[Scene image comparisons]
::::::::::

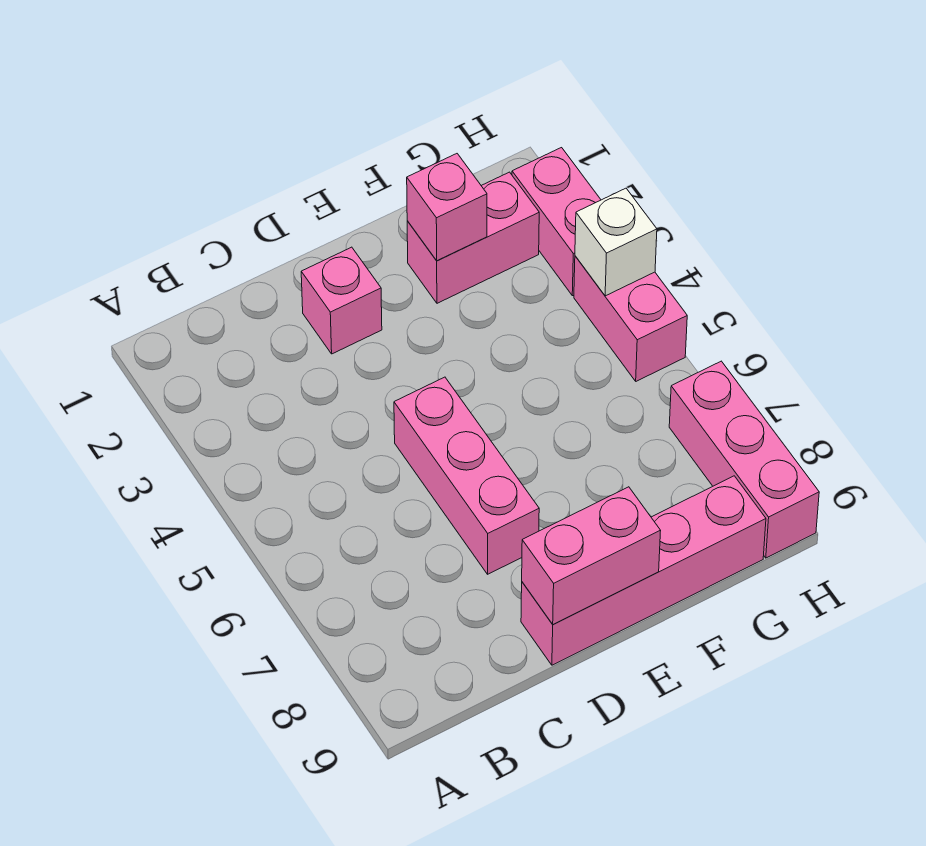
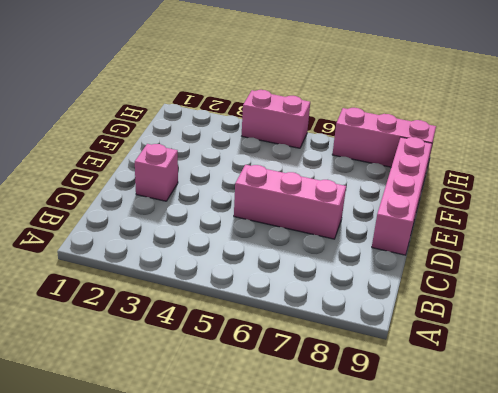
none -> pink brick F2:G2 level 1
none -> pink brick H2:H3 level 1

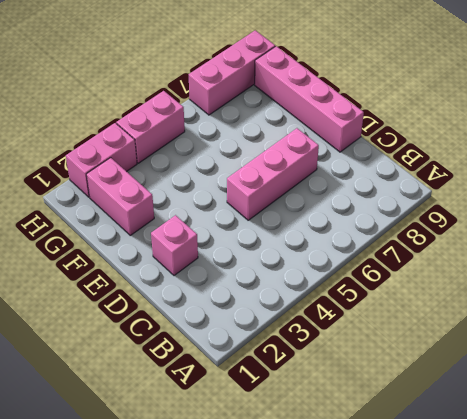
none -> pink brick D9:E9 level 2
none -> pink brick F2 level 2

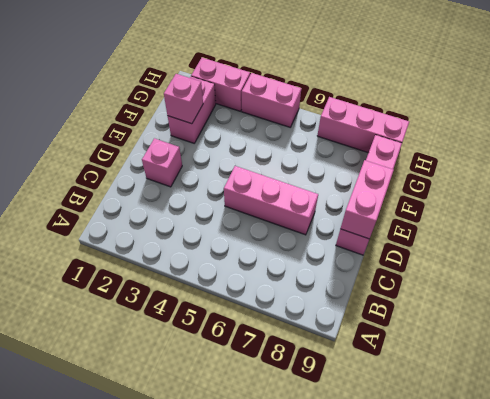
none -> white brick H4 level 2

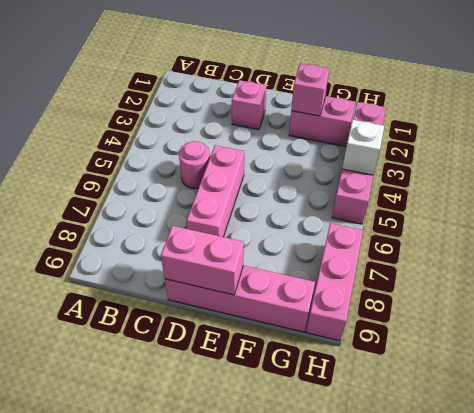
pink round brick C5 level 1 -> none

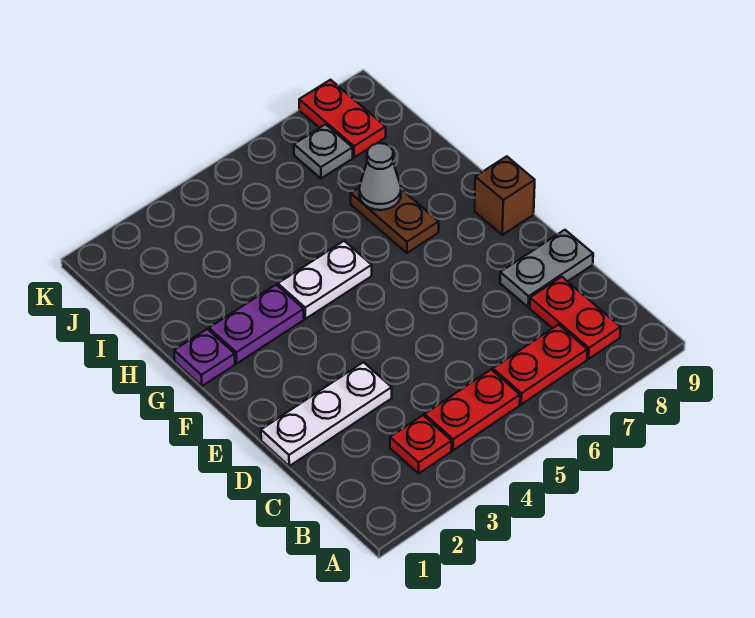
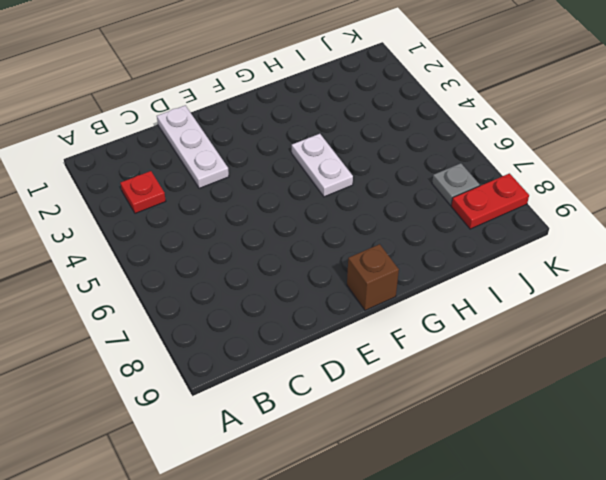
none -> red plate B4:B5 level 1
none -> red plate B6:B7 level 1
none -> red plate B8:C8 level 1

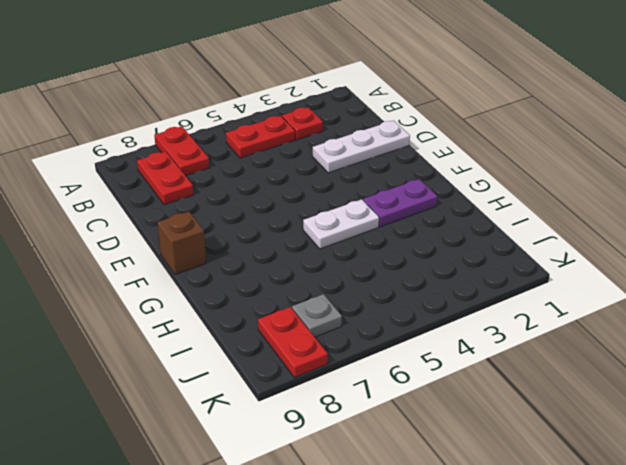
red plate A7:B7 level 1 -> red plate B6:B7 level 1
none -> grey plate D8:D9 level 1
none -> purple plate G1 level 1
none -> brown plate G7:H7 level 1

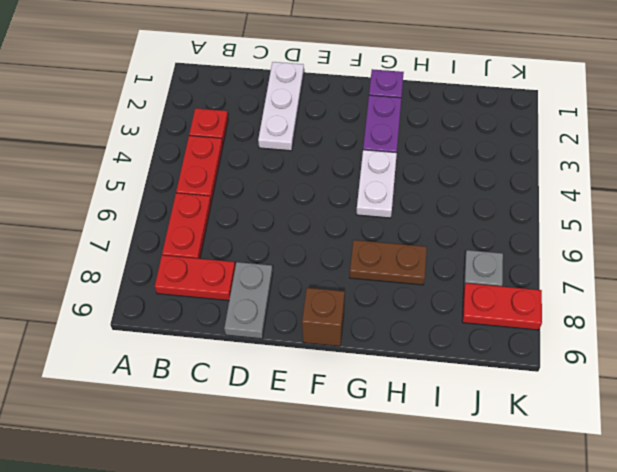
none -> grey cone H7 level 2

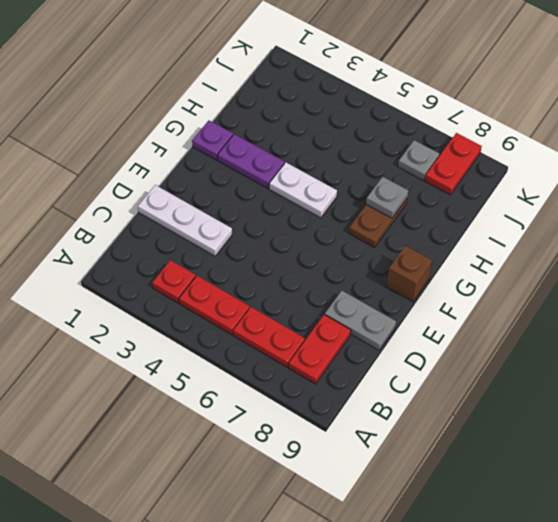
grey plate H7 level 2 -> grey cone H7 level 2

::::::::::

▸ **Assignment**:
In the records above, locate each line with the word "plate". Copy all such lines.

▸ **Answer**:
none -> red plate B4:B5 level 1
none -> red plate B6:B7 level 1
none -> red plate B8:C8 level 1
red plate A7:B7 level 1 -> red plate B6:B7 level 1
none -> grey plate D8:D9 level 1
none -> purple plate G1 level 1
none -> brown plate G7:H7 level 1
grey plate H7 level 2 -> grey cone H7 level 2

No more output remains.